───── INPUT ─────
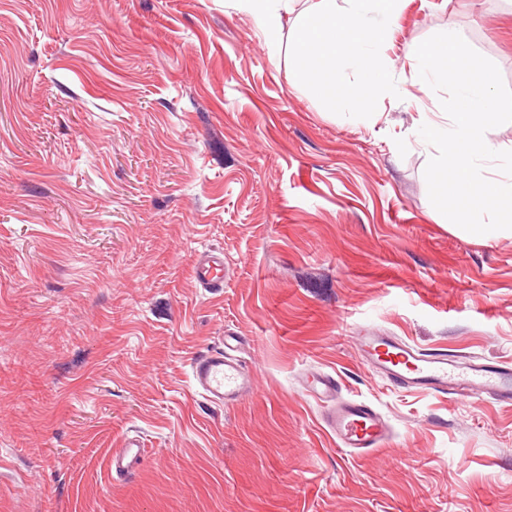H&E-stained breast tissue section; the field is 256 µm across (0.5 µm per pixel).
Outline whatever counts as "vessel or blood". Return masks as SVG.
I'll return each instance as SVG.
<instances>
[{"label":"vessel or blood","instance_id":"b4317fda","mask_svg":"<svg viewBox=\"0 0 512 512\" xmlns=\"http://www.w3.org/2000/svg\"><path fill=\"white\" fill-rule=\"evenodd\" d=\"M193 274L204 287H223V257L212 253L199 258ZM358 344L365 364L393 385L462 397L486 394L512 403V368L457 355L430 354L402 339L368 329L362 331ZM191 376L196 392L221 406L236 402L254 386L251 371L224 350L196 356ZM307 390L325 404L323 422L337 447L362 454L386 445L391 430L385 419L366 402L340 398L335 377L319 374ZM144 458L139 440L125 438L112 450V471L118 476L129 475L139 469Z\"/></svg>","mask_w":512,"mask_h":512}]
</instances>
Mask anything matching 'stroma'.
Masks as SVG:
<instances>
[{
	"label": "stroma",
	"mask_w": 512,
	"mask_h": 512,
	"mask_svg": "<svg viewBox=\"0 0 512 512\" xmlns=\"http://www.w3.org/2000/svg\"><path fill=\"white\" fill-rule=\"evenodd\" d=\"M452 20L512 87V0H404L398 93L355 119L293 84L295 14L0 0V512H512V405L393 386L353 340L512 367V233L449 227L424 176L447 115L410 71ZM228 336L254 392L222 407L190 364ZM316 373L385 447L337 449ZM193 274L206 288H223L224 258L213 253L199 258L193 266ZM145 452L139 440L127 437L112 450V474L117 476L129 475L142 465Z\"/></svg>",
	"instance_id": "stroma-1"
}]
</instances>
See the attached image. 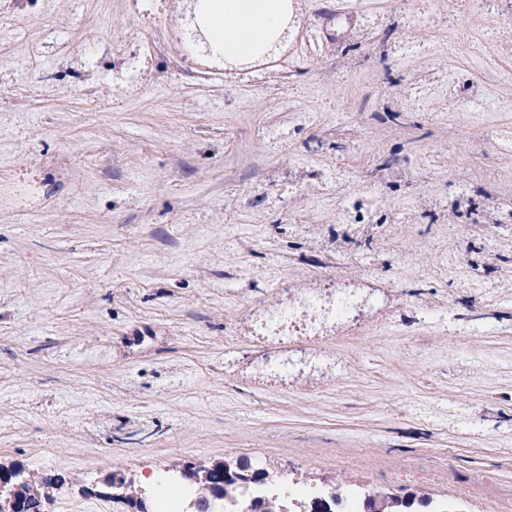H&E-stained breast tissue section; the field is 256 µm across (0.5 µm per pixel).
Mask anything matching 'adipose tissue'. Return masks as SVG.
<instances>
[{"instance_id":"ef3b65f1","label":"adipose tissue","mask_w":512,"mask_h":512,"mask_svg":"<svg viewBox=\"0 0 512 512\" xmlns=\"http://www.w3.org/2000/svg\"><path fill=\"white\" fill-rule=\"evenodd\" d=\"M293 0H196L195 14L224 59L248 63L267 55L282 35Z\"/></svg>"}]
</instances>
─────
- [TASK DIRECTIONS]:
Locate "Mask anything matching 'adipose" in the material, then quote the line that contains it and all lines after it through the final one.

- [OUTPUT FOR THIS TASK]:
Mask anything matching 'adipose tissue'. Return masks as SVG.
<instances>
[{"instance_id":"ef3b65f1","label":"adipose tissue","mask_w":512,"mask_h":512,"mask_svg":"<svg viewBox=\"0 0 512 512\" xmlns=\"http://www.w3.org/2000/svg\"><path fill=\"white\" fill-rule=\"evenodd\" d=\"M293 0H196L195 14L224 59L248 63L267 55L282 35Z\"/></svg>"}]
</instances>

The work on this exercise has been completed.